• [Exercise objective]
Reproduce every line below exactly as written; do not include the images.

======== Data provided ========

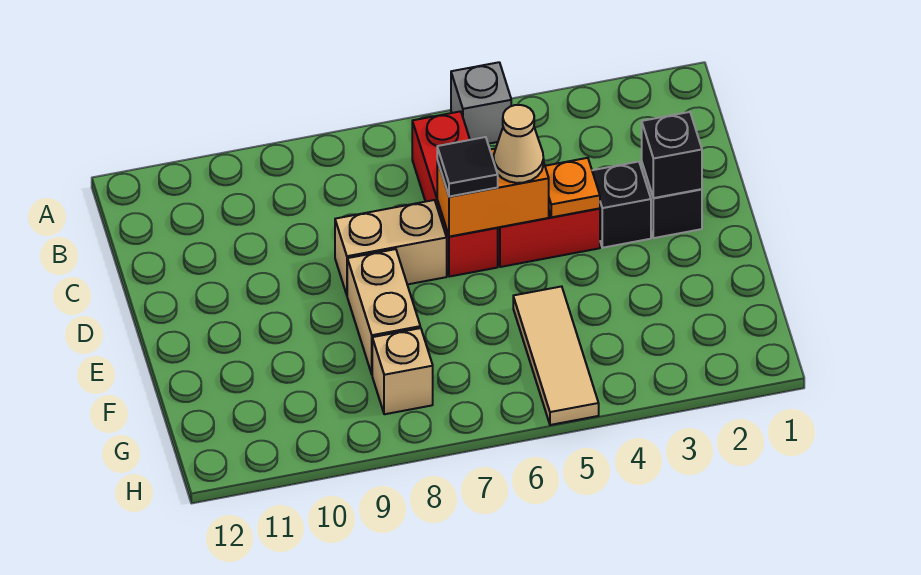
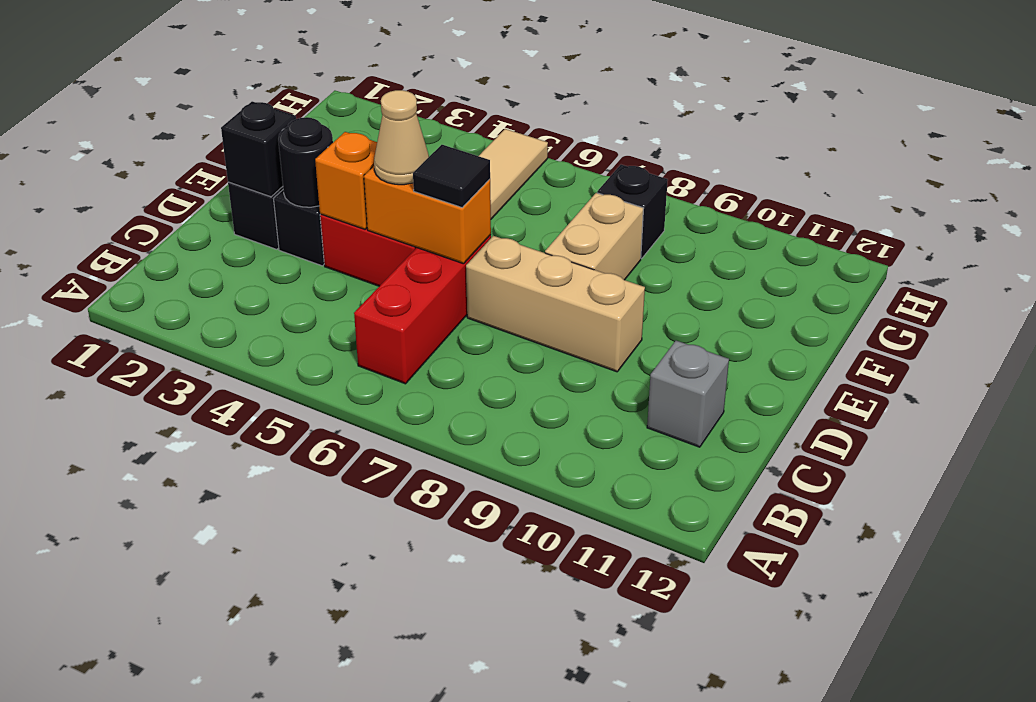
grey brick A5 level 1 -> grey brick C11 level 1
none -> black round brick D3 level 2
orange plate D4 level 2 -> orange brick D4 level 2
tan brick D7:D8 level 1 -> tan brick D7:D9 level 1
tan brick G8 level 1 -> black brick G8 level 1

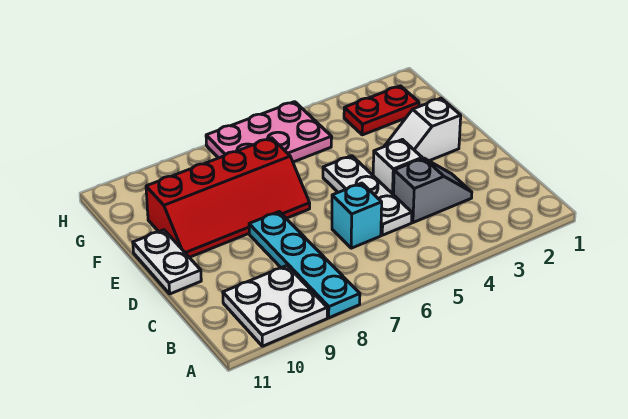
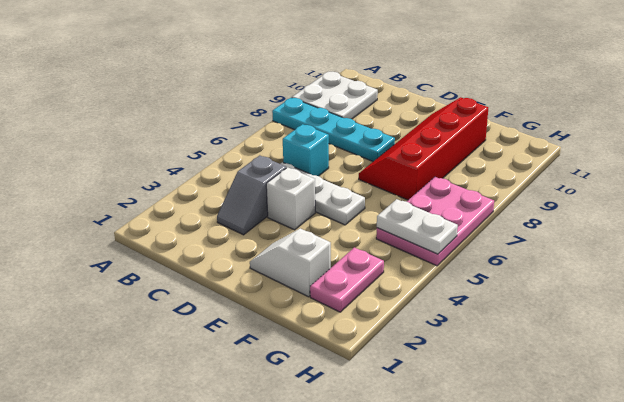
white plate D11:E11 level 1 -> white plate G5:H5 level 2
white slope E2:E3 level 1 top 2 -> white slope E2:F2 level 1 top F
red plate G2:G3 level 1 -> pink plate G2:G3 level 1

========

• [Answer for the task]
grey brick A5 level 1 -> grey brick C11 level 1
none -> black round brick D3 level 2
orange plate D4 level 2 -> orange brick D4 level 2
tan brick D7:D8 level 1 -> tan brick D7:D9 level 1
tan brick G8 level 1 -> black brick G8 level 1

white plate D11:E11 level 1 -> white plate G5:H5 level 2
white slope E2:E3 level 1 top 2 -> white slope E2:F2 level 1 top F
red plate G2:G3 level 1 -> pink plate G2:G3 level 1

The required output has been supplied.